"""

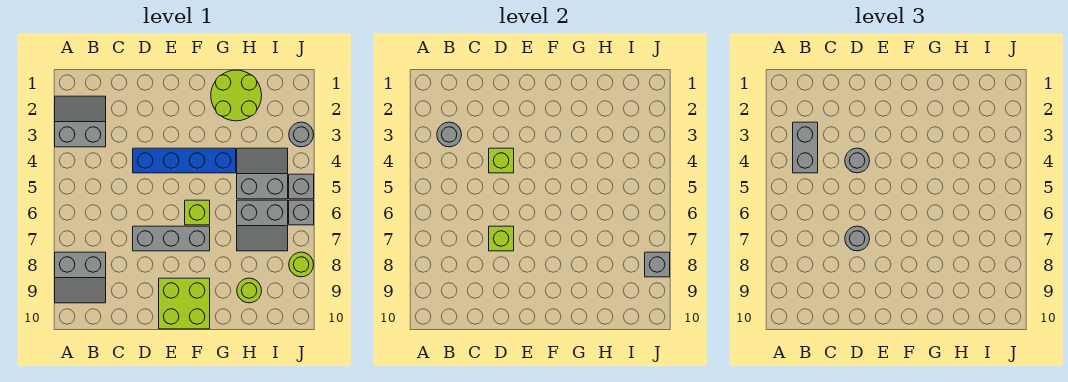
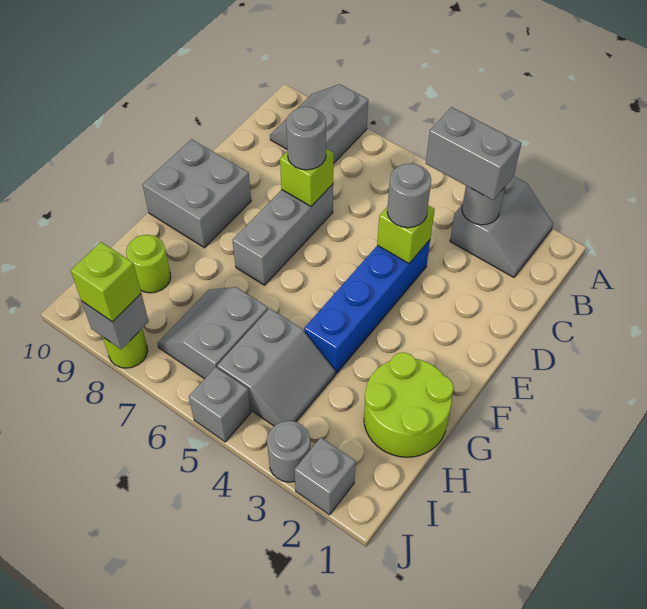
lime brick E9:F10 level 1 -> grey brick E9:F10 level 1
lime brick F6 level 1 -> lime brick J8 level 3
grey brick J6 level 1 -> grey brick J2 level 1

"""
"""

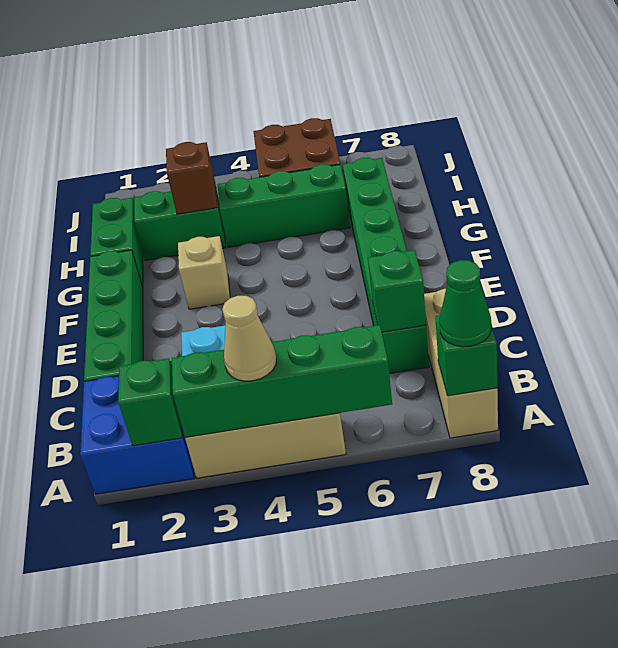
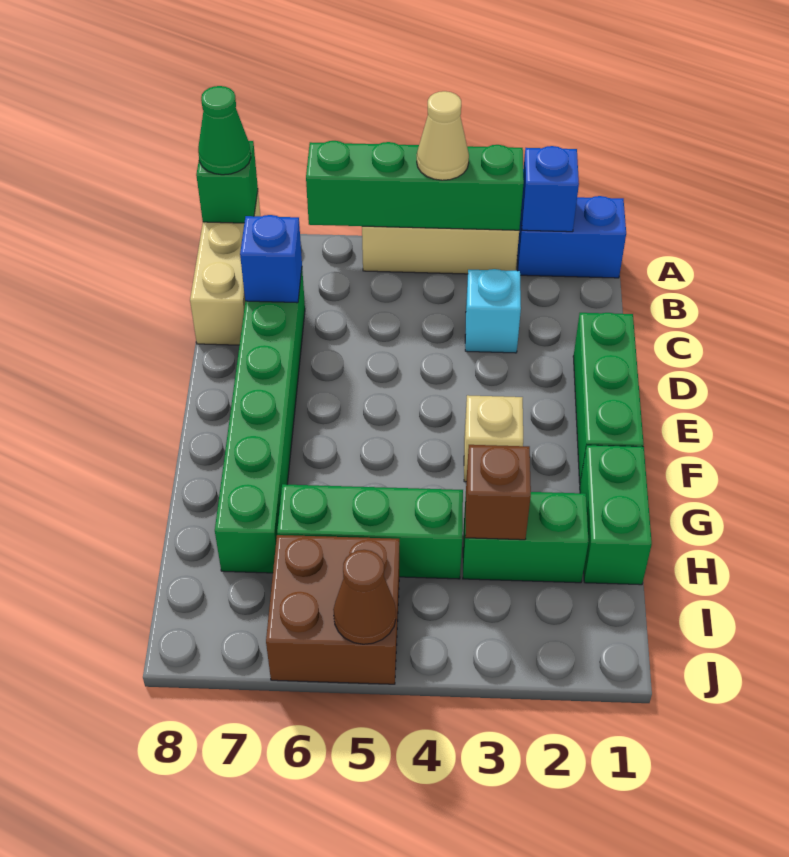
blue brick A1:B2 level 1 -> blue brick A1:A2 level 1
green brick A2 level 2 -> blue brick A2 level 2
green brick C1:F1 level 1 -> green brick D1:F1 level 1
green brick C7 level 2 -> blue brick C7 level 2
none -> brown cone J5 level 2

"""
"""

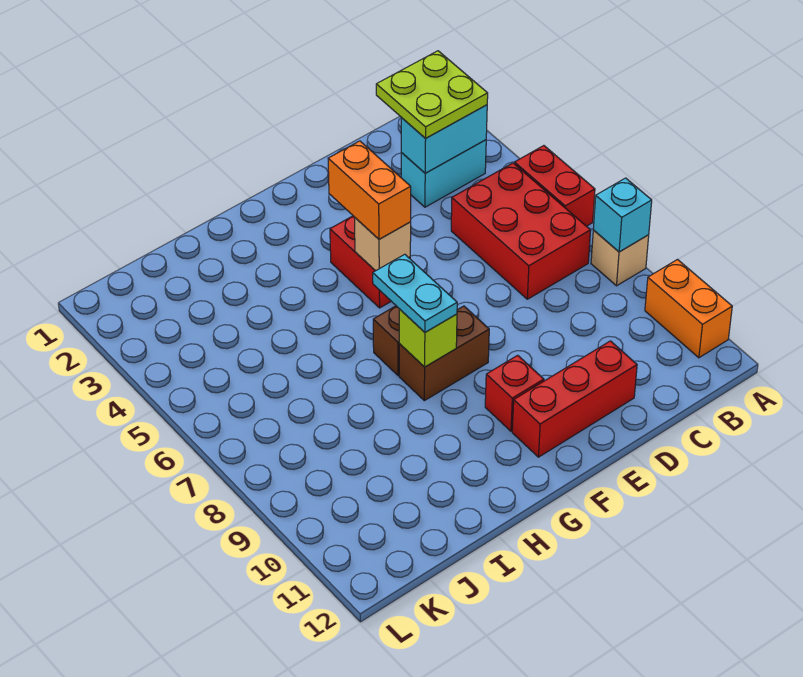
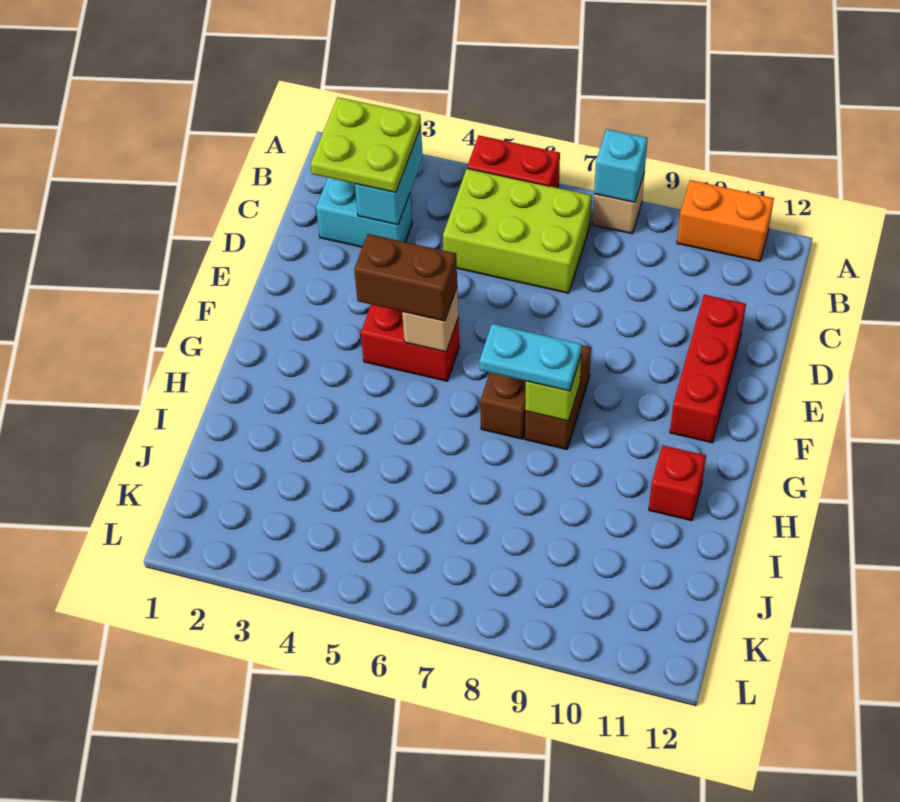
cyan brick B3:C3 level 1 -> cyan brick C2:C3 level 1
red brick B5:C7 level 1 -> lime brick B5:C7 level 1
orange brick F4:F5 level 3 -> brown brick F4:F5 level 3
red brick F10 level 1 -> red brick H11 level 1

"""

- _WORK TASK_: Of the lines above, output exactly those from the line bearing "blue brick A1:B2" through the line bearing "none -> brown cone J5 level 2", inclusive.

- _EXERCISE ANSWER_:
blue brick A1:B2 level 1 -> blue brick A1:A2 level 1
green brick A2 level 2 -> blue brick A2 level 2
green brick C1:F1 level 1 -> green brick D1:F1 level 1
green brick C7 level 2 -> blue brick C7 level 2
none -> brown cone J5 level 2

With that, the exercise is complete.